» Prompt
Reproduce all records verbatim.

» Recorded information

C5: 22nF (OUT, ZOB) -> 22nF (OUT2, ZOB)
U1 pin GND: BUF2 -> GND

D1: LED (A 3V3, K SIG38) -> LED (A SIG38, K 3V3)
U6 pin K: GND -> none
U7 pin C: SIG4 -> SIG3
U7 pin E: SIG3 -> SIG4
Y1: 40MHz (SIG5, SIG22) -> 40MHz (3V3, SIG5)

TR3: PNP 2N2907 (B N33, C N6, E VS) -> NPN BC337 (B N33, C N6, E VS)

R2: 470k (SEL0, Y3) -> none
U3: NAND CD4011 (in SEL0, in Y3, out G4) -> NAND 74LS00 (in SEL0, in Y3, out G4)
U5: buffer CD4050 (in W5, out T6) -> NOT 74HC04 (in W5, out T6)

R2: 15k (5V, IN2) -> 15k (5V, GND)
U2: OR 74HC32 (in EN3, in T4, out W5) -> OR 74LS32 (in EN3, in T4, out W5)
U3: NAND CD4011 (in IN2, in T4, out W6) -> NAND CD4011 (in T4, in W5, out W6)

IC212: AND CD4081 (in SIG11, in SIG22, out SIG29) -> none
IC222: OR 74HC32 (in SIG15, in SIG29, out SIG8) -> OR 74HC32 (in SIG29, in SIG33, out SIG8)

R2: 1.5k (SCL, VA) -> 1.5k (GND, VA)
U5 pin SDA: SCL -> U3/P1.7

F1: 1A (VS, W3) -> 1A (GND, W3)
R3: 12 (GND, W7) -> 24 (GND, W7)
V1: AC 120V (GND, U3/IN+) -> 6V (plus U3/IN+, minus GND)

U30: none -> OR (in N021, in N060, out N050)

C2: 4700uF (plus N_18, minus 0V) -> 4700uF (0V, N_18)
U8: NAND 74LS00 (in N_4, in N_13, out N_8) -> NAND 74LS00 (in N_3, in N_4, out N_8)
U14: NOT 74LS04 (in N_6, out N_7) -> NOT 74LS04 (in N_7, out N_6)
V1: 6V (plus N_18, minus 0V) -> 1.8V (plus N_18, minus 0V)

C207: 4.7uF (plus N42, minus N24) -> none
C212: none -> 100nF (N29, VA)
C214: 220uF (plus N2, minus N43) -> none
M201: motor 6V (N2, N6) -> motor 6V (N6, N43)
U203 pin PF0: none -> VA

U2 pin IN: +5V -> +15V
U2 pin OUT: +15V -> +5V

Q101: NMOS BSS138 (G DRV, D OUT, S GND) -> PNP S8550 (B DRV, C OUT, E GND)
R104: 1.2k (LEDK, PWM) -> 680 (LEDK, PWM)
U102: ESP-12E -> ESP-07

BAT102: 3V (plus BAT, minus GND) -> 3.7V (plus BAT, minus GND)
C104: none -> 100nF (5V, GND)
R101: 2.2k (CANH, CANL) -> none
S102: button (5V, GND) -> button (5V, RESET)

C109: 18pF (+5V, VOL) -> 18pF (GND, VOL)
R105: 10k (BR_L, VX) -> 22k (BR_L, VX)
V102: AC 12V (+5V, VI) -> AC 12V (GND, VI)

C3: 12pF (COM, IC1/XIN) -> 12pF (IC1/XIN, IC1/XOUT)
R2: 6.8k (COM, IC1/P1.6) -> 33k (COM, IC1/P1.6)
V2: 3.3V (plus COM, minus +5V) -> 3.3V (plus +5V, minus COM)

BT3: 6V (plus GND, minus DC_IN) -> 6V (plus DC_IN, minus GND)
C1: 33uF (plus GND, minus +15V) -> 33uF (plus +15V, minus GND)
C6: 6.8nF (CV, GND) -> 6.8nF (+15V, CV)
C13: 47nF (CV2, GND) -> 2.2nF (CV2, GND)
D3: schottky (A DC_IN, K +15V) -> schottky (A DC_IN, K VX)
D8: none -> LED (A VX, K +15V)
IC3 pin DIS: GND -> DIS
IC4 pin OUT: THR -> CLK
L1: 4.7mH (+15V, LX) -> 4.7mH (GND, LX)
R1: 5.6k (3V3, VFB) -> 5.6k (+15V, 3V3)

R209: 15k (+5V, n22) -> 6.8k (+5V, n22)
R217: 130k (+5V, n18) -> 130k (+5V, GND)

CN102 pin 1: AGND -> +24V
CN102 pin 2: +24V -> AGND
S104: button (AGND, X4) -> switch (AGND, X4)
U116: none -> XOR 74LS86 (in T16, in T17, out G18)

» Solution to this exercise
C5: 22nF (OUT, ZOB) -> 22nF (OUT2, ZOB)
U1 pin GND: BUF2 -> GND

D1: LED (A 3V3, K SIG38) -> LED (A SIG38, K 3V3)
U6 pin K: GND -> none
U7 pin C: SIG4 -> SIG3
U7 pin E: SIG3 -> SIG4
Y1: 40MHz (SIG5, SIG22) -> 40MHz (3V3, SIG5)

TR3: PNP 2N2907 (B N33, C N6, E VS) -> NPN BC337 (B N33, C N6, E VS)

R2: 470k (SEL0, Y3) -> none
U3: NAND CD4011 (in SEL0, in Y3, out G4) -> NAND 74LS00 (in SEL0, in Y3, out G4)
U5: buffer CD4050 (in W5, out T6) -> NOT 74HC04 (in W5, out T6)

R2: 15k (5V, IN2) -> 15k (5V, GND)
U2: OR 74HC32 (in EN3, in T4, out W5) -> OR 74LS32 (in EN3, in T4, out W5)
U3: NAND CD4011 (in IN2, in T4, out W6) -> NAND CD4011 (in T4, in W5, out W6)

IC212: AND CD4081 (in SIG11, in SIG22, out SIG29) -> none
IC222: OR 74HC32 (in SIG15, in SIG29, out SIG8) -> OR 74HC32 (in SIG29, in SIG33, out SIG8)

R2: 1.5k (SCL, VA) -> 1.5k (GND, VA)
U5 pin SDA: SCL -> U3/P1.7

F1: 1A (VS, W3) -> 1A (GND, W3)
R3: 12 (GND, W7) -> 24 (GND, W7)
V1: AC 120V (GND, U3/IN+) -> 6V (plus U3/IN+, minus GND)

U30: none -> OR (in N021, in N060, out N050)

C2: 4700uF (plus N_18, minus 0V) -> 4700uF (0V, N_18)
U8: NAND 74LS00 (in N_4, in N_13, out N_8) -> NAND 74LS00 (in N_3, in N_4, out N_8)
U14: NOT 74LS04 (in N_6, out N_7) -> NOT 74LS04 (in N_7, out N_6)
V1: 6V (plus N_18, minus 0V) -> 1.8V (plus N_18, minus 0V)

C207: 4.7uF (plus N42, minus N24) -> none
C212: none -> 100nF (N29, VA)
C214: 220uF (plus N2, minus N43) -> none
M201: motor 6V (N2, N6) -> motor 6V (N6, N43)
U203 pin PF0: none -> VA

U2 pin IN: +5V -> +15V
U2 pin OUT: +15V -> +5V

Q101: NMOS BSS138 (G DRV, D OUT, S GND) -> PNP S8550 (B DRV, C OUT, E GND)
R104: 1.2k (LEDK, PWM) -> 680 (LEDK, PWM)
U102: ESP-12E -> ESP-07

BAT102: 3V (plus BAT, minus GND) -> 3.7V (plus BAT, minus GND)
C104: none -> 100nF (5V, GND)
R101: 2.2k (CANH, CANL) -> none
S102: button (5V, GND) -> button (5V, RESET)

C109: 18pF (+5V, VOL) -> 18pF (GND, VOL)
R105: 10k (BR_L, VX) -> 22k (BR_L, VX)
V102: AC 12V (+5V, VI) -> AC 12V (GND, VI)

C3: 12pF (COM, IC1/XIN) -> 12pF (IC1/XIN, IC1/XOUT)
R2: 6.8k (COM, IC1/P1.6) -> 33k (COM, IC1/P1.6)
V2: 3.3V (plus COM, minus +5V) -> 3.3V (plus +5V, minus COM)

BT3: 6V (plus GND, minus DC_IN) -> 6V (plus DC_IN, minus GND)
C1: 33uF (plus GND, minus +15V) -> 33uF (plus +15V, minus GND)
C6: 6.8nF (CV, GND) -> 6.8nF (+15V, CV)
C13: 47nF (CV2, GND) -> 2.2nF (CV2, GND)
D3: schottky (A DC_IN, K +15V) -> schottky (A DC_IN, K VX)
D8: none -> LED (A VX, K +15V)
IC3 pin DIS: GND -> DIS
IC4 pin OUT: THR -> CLK
L1: 4.7mH (+15V, LX) -> 4.7mH (GND, LX)
R1: 5.6k (3V3, VFB) -> 5.6k (+15V, 3V3)

R209: 15k (+5V, n22) -> 6.8k (+5V, n22)
R217: 130k (+5V, n18) -> 130k (+5V, GND)

CN102 pin 1: AGND -> +24V
CN102 pin 2: +24V -> AGND
S104: button (AGND, X4) -> switch (AGND, X4)
U116: none -> XOR 74LS86 (in T16, in T17, out G18)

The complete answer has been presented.